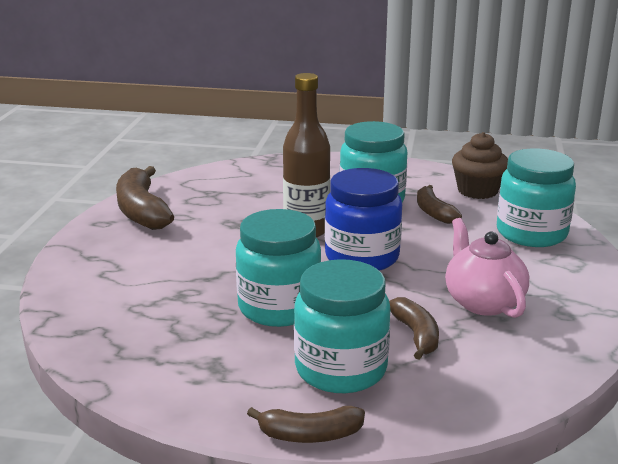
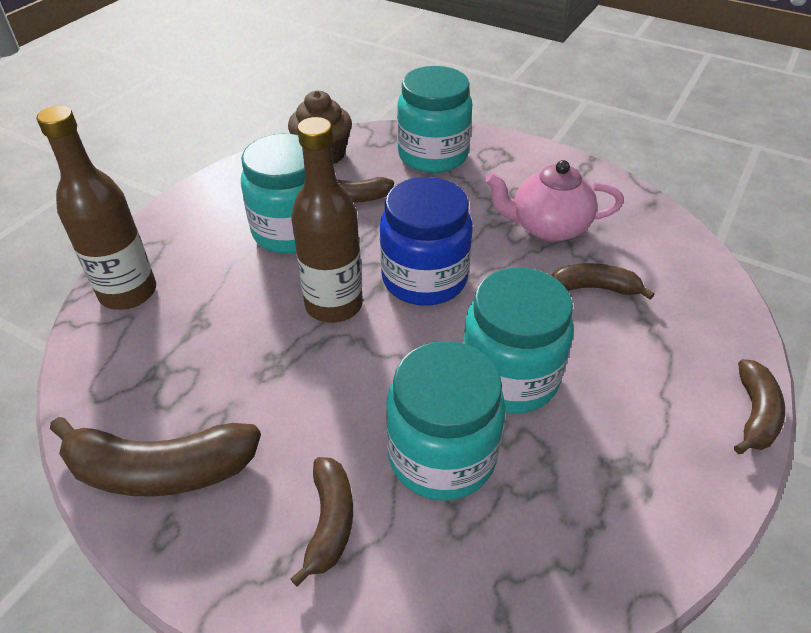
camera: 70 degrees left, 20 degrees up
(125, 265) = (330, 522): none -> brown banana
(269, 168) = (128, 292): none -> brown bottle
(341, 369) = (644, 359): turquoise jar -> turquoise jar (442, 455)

--

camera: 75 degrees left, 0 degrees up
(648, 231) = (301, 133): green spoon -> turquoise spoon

TO DO. Both the line containing "camera: 70 degrees left, 20 degrees up" and the line containing "(341, 369) = (644, 359): turquoise" belong in the answer. Print them and every line above that falls between them exactly, and no others.

RESPONSE AREA.
camera: 70 degrees left, 20 degrees up
(125, 265) = (330, 522): none -> brown banana
(269, 168) = (128, 292): none -> brown bottle
(341, 369) = (644, 359): turquoise jar -> turquoise jar (442, 455)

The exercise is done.